**Assignment:** Please return the data word for word and leave out any picture it contains.

----------

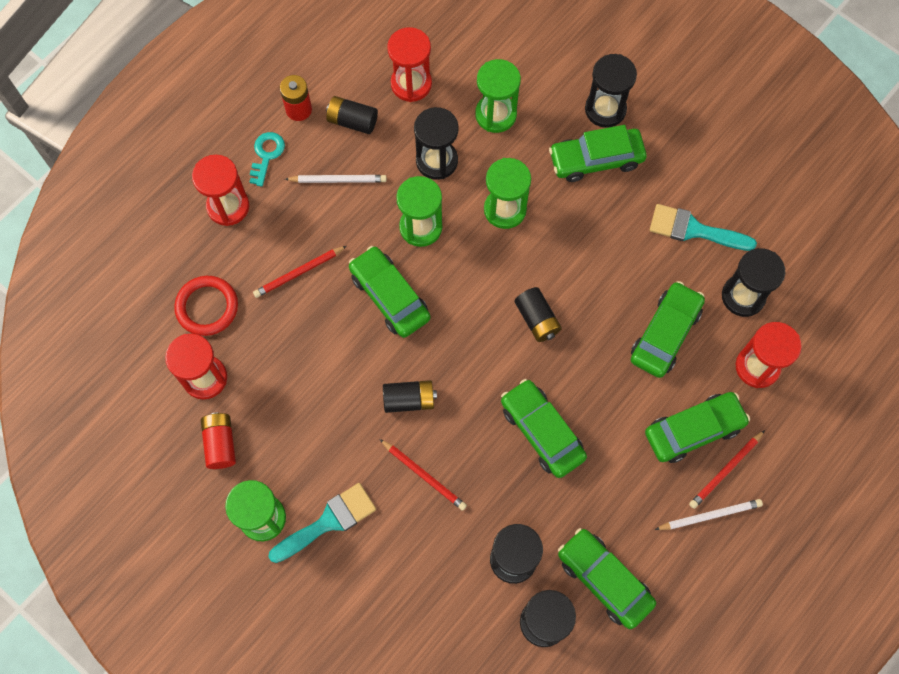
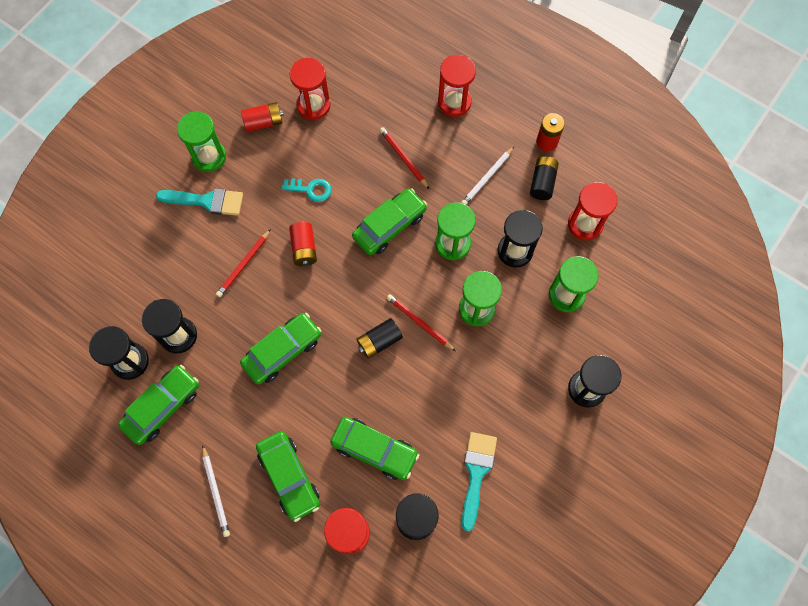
camera: 85 degrees right, 0 degrees up
(207, 307) = (369, 99): red ring -> none
(266, 155) = (502, 123): turquoise key -> turquoise key (311, 189)
(328, 521) = (207, 201): turquoise brush -> turquoise brush turned 45 degrees counterclockwise
(338, 180) = (487, 177): white pencil -> white pencil turned 45 degrees clockwise
(409, 400) = (304, 248): black battery -> red battery
(596, 159) = (535, 383): green car -> none
(725, 470) = (255, 505): red pencil -> red pencil (419, 323)

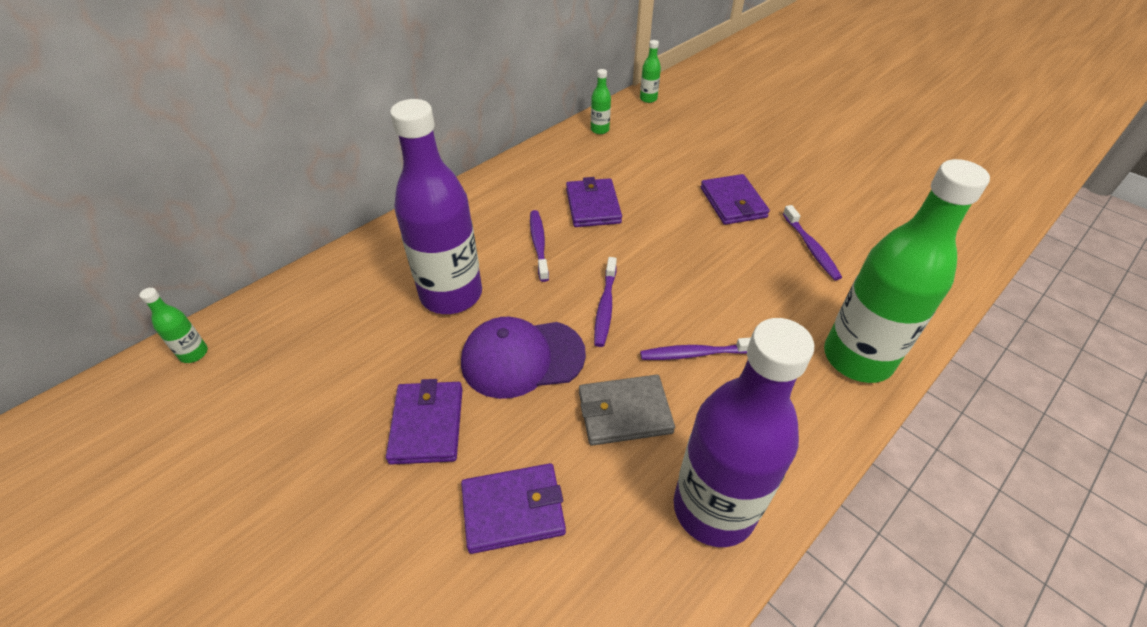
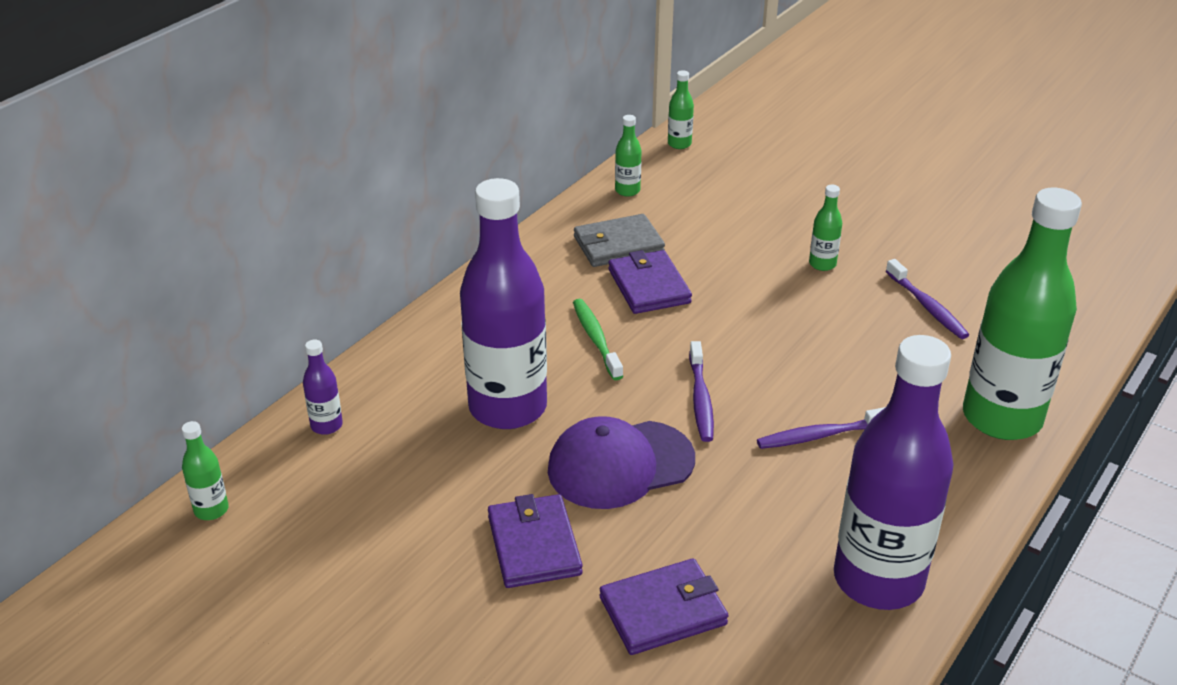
camera: 10 degrees left, 10 degrees down
(310, 292) = (326, 425): none -> purple bottle
(539, 244) = (596, 339): purple toothbrush -> green toothbrush
(624, 412) = (756, 504): grey wallet -> grey wallet (618, 245)
(733, 202) = (822, 264): purple wallet -> green bottle

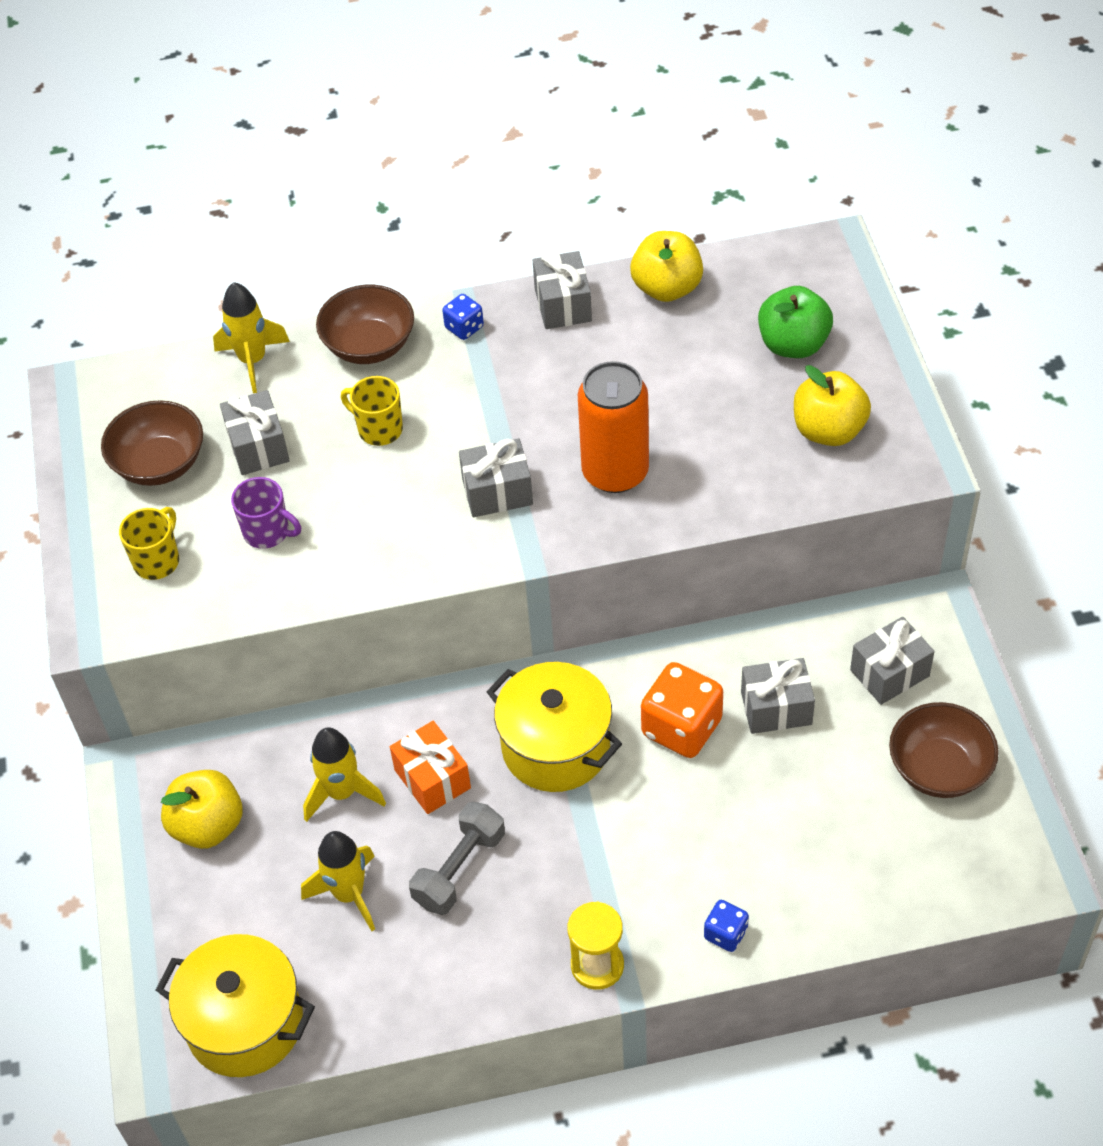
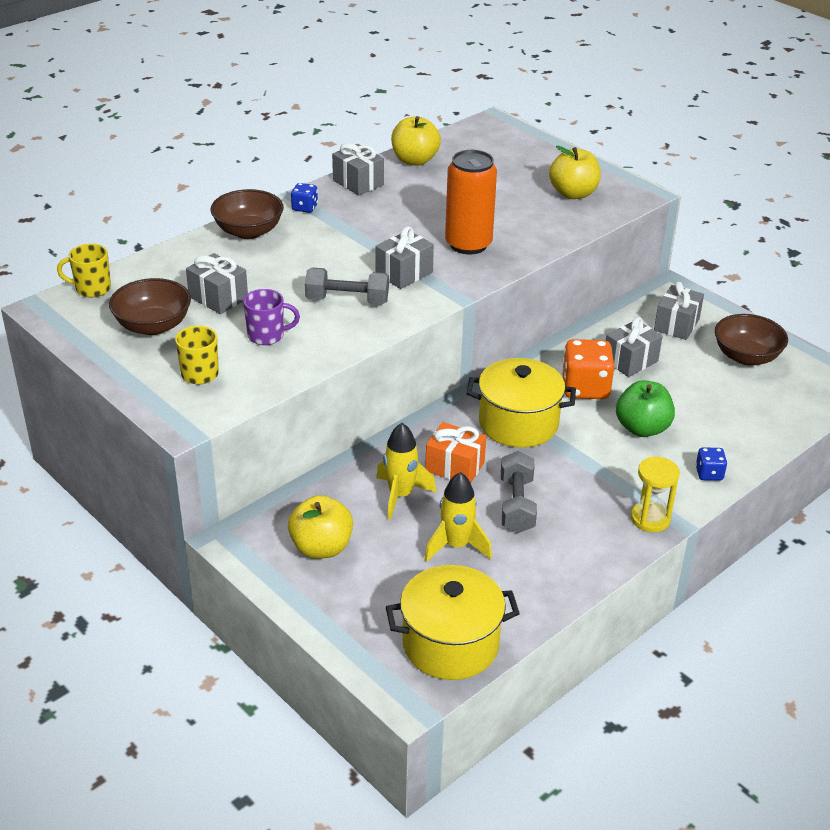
camera: 35 degrees left, 15 degrees down
(253, 361) = (173, 259): yellow rocket -> none
(379, 429) = (295, 267): yellow mug -> yellow mug (92, 289)
(397, 511) = (347, 300): none -> grey dumbbell
(793, 344) = (514, 165): green apple -> green apple (642, 428)

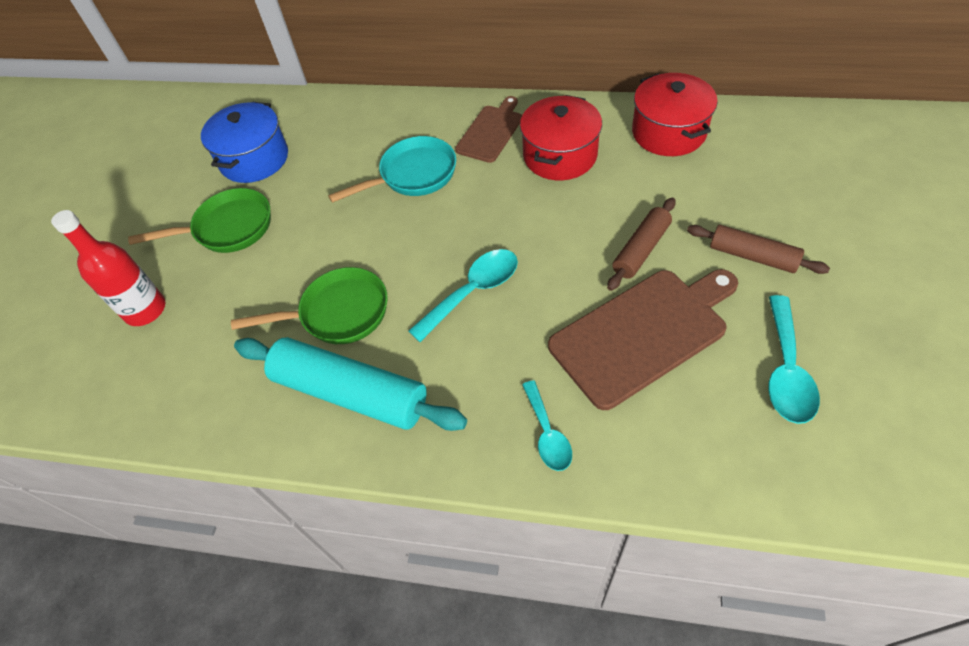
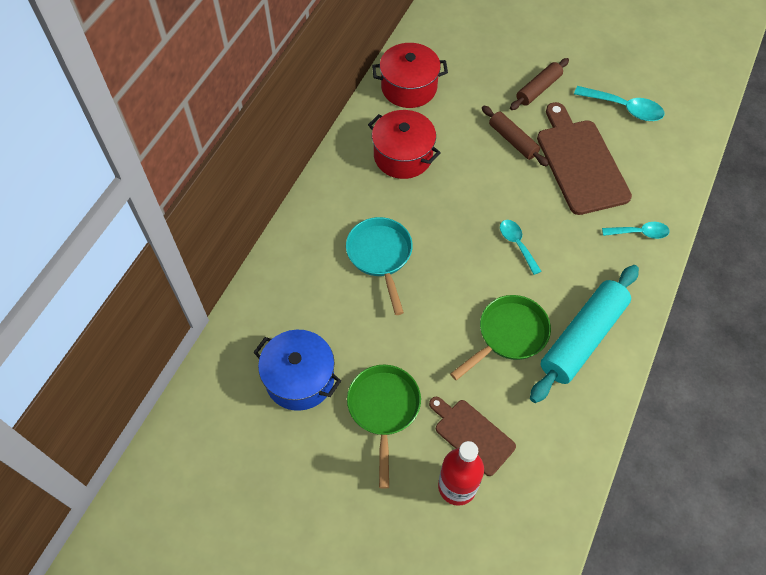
camera: 80 degrees left, 5 degrees up
(338, 313) = (508, 335): green pan -> green pan turned 45 degrees clockwise
(473, 292) = (517, 244): turquoise spoon -> turquoise spoon, size x0.67
(490, 131) = (354, 191): brown cutting board -> brown cutting board (472, 435)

----------

**Solution for this task:**
camera: 85 degrees right, 0 degrees up
(207, 307) = (369, 99): red ring -> none
(266, 155) = (502, 123): turquoise key -> turquoise key (311, 189)
(328, 521) = (207, 201): turquoise brush -> turquoise brush turned 45 degrees counterclockwise
(338, 180) = (487, 177): white pencil -> white pencil turned 45 degrees clockwise
(409, 400) = (304, 248): black battery -> red battery
(596, 159) = (535, 383): green car -> none
(725, 470) = (255, 505): red pencil -> red pencil (419, 323)

camera: 10 degrees left, 10 degrees down
(310, 292) = (326, 425): none -> purple bottle
(539, 244) = (596, 339): purple toothbrush -> green toothbrush
(624, 412) = (756, 504): grey wallet -> grey wallet (618, 245)
(733, 202) = (822, 264): purple wallet -> green bottle

camera: 35 degrees left, 15 degrees down
(253, 361) = (173, 259): yellow rocket -> none
(379, 429) = (295, 267): yellow mug -> yellow mug (92, 289)
(397, 511) = (347, 300): none -> grey dumbbell
(793, 344) = (514, 165): green apple -> green apple (642, 428)

camera: 80 degrees left, 5 degrees up
(338, 313) = (508, 335): green pan -> green pan turned 45 degrees clockwise
(473, 292) = (517, 244): turquoise spoon -> turquoise spoon, size x0.67
(490, 131) = (354, 191): brown cutting board -> brown cutting board (472, 435)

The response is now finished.